▶ _WHAT TO DO_: If a line in the records below contains the word "wallet", copy it out.

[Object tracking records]
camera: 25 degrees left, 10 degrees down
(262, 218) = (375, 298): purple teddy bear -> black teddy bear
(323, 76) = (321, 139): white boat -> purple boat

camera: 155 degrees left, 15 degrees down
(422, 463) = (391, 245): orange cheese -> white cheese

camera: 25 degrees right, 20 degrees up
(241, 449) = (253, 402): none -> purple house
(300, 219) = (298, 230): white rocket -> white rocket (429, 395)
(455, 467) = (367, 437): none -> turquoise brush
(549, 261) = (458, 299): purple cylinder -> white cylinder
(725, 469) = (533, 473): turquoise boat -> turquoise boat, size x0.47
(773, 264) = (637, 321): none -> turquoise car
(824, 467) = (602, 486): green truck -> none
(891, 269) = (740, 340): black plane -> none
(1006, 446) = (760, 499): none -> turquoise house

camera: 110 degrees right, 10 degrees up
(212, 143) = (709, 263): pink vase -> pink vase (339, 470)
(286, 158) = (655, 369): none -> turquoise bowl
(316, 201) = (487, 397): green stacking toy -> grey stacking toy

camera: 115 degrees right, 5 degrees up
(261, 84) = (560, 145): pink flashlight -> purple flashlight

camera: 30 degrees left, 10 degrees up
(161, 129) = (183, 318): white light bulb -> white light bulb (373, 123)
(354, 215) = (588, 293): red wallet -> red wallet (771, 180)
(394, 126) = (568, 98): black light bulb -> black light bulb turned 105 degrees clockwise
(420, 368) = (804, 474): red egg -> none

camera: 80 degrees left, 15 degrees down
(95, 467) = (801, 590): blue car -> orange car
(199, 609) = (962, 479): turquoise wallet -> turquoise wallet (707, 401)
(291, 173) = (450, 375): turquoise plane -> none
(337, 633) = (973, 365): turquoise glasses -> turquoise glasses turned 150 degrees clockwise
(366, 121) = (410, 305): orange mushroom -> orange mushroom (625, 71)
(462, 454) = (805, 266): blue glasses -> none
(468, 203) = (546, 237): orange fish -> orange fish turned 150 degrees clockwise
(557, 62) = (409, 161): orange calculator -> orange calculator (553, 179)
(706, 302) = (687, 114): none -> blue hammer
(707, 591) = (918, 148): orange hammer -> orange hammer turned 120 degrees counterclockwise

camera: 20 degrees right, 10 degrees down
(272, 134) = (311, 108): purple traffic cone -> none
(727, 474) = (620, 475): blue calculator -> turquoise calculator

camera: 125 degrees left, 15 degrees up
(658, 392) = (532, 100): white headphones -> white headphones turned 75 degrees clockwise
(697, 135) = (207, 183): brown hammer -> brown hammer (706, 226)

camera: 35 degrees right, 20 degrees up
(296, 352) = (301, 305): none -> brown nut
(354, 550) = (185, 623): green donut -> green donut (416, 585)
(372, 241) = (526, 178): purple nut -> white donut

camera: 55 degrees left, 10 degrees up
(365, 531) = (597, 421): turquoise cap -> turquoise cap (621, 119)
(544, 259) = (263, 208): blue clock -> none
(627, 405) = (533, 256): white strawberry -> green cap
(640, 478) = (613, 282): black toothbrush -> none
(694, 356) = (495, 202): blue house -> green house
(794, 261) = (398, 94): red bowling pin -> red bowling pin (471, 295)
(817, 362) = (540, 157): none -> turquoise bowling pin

▶ _RESPONSE TO THE EXERCISE_:
(354, 215) = (588, 293): red wallet -> red wallet (771, 180)
(199, 609) = (962, 479): turquoise wallet -> turquoise wallet (707, 401)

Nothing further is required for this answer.